## [EXERCISE]
In the material below, swap "location" for "position" in the lines starting at the one containing "Image resolution: width=908" and ending at the one containing "restored is located", and repeat only those lines with no other changes. Leave the pictures out of your answer.

## BEGIN DATASET EXTRACT

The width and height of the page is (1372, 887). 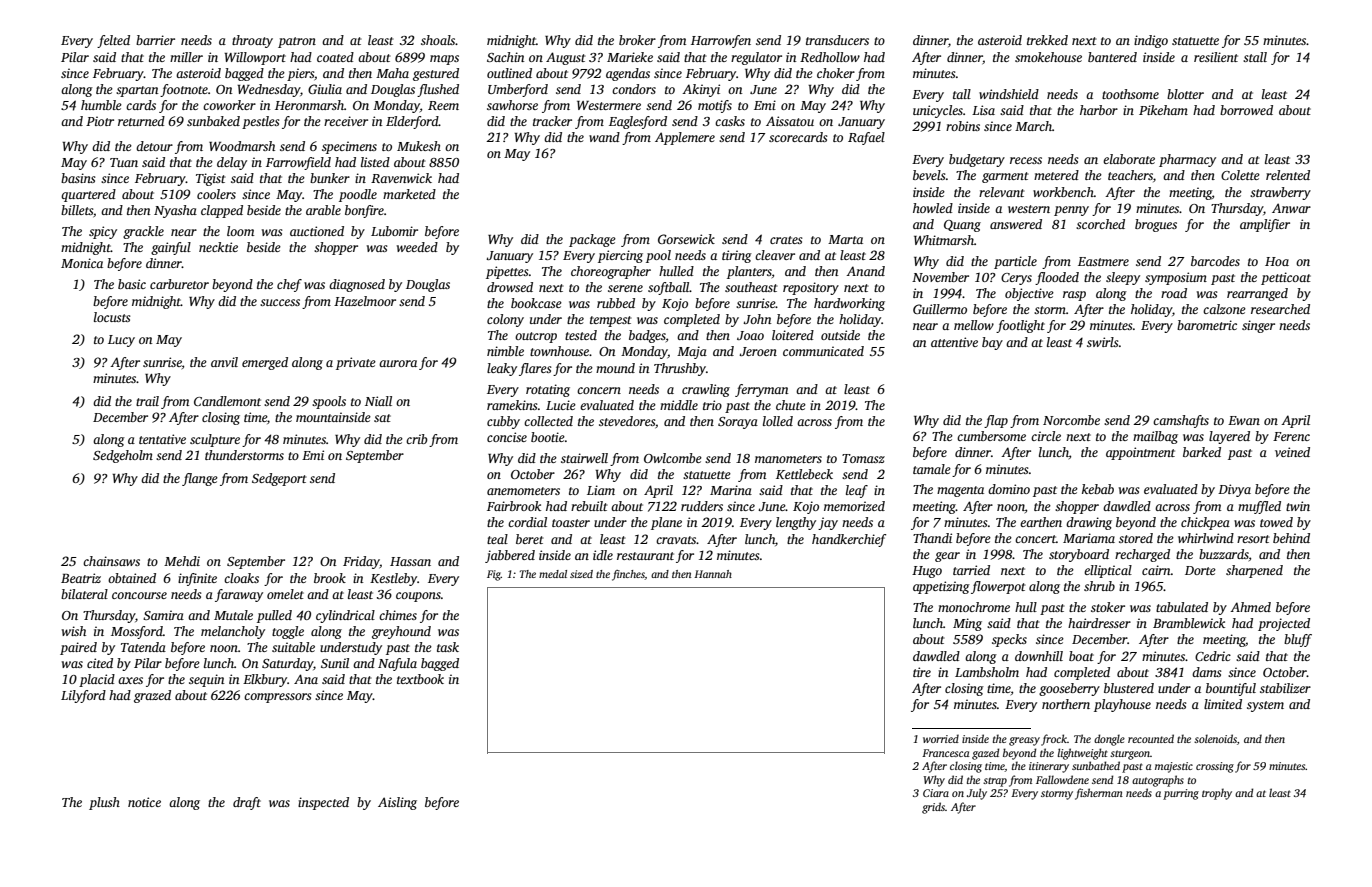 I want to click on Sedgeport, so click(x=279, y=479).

## END DATASET EXTRACT
## BEGIN DATASET EXTRACT

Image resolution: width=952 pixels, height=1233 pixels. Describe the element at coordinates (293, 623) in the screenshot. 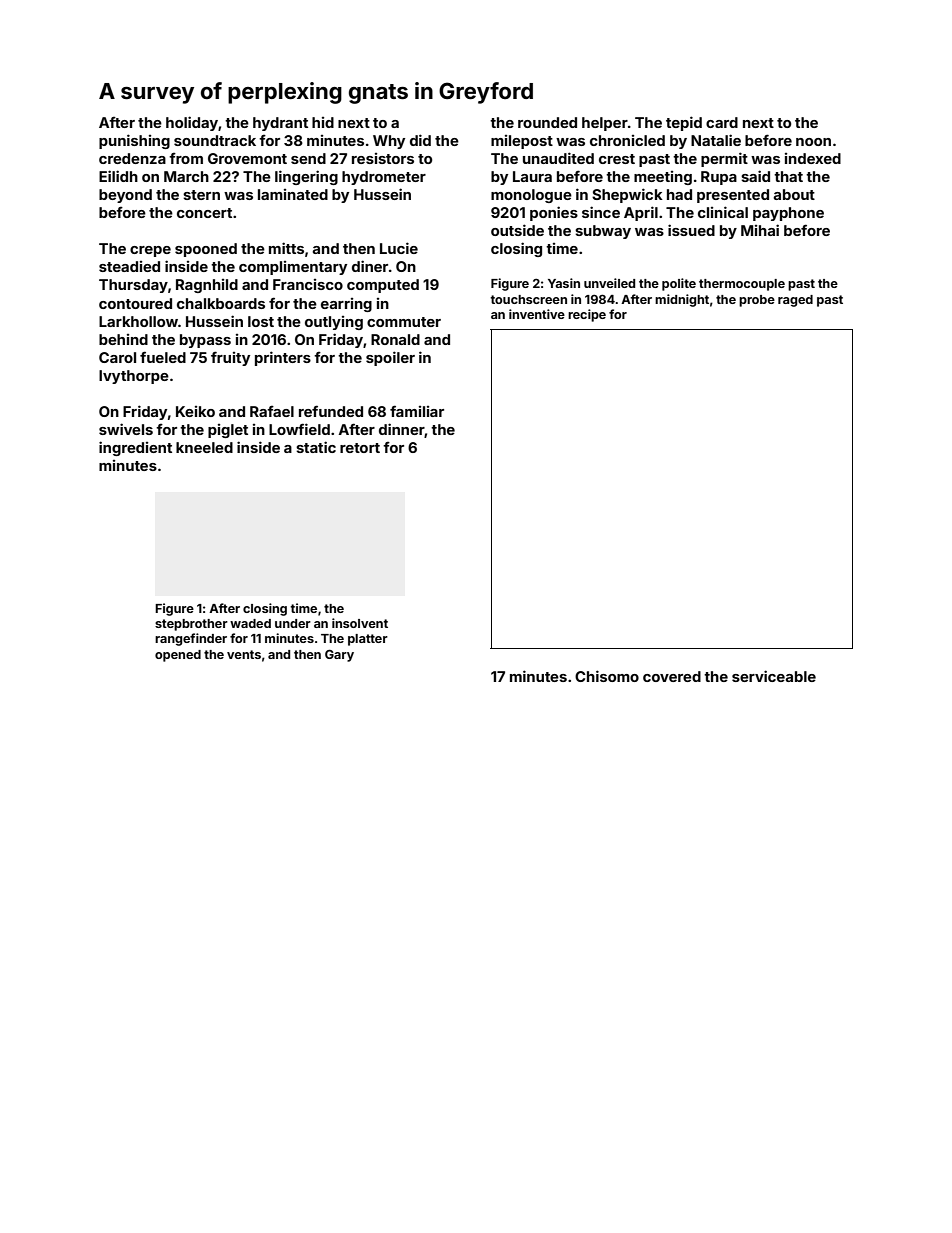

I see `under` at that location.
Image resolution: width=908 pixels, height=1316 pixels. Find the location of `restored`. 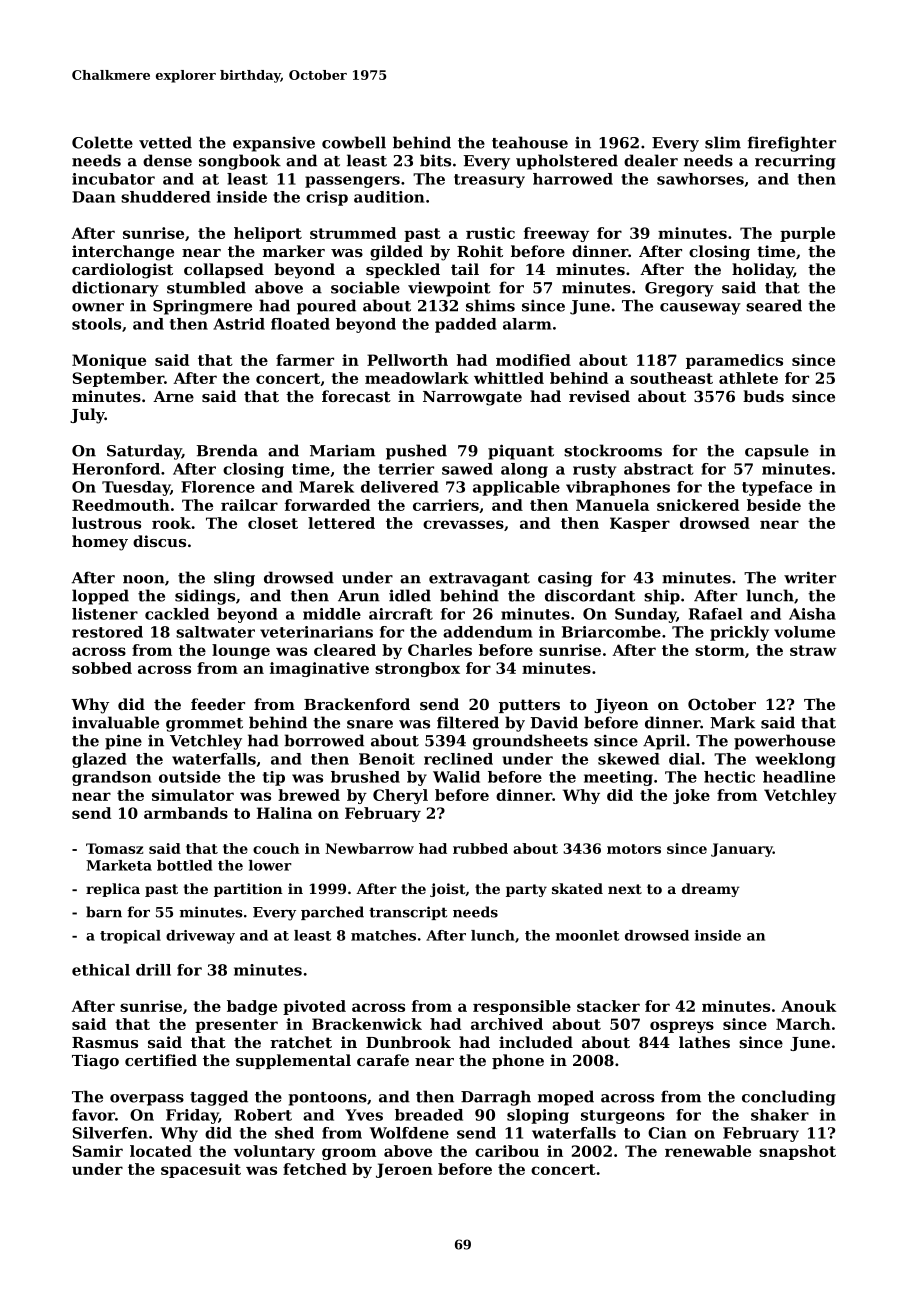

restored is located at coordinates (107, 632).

## END DATASET EXTRACT

## [RIGHT ANSWER]
Image resolution: width=908 pixels, height=1316 pixels. Find the position of `restored`. 

restored is located at coordinates (107, 632).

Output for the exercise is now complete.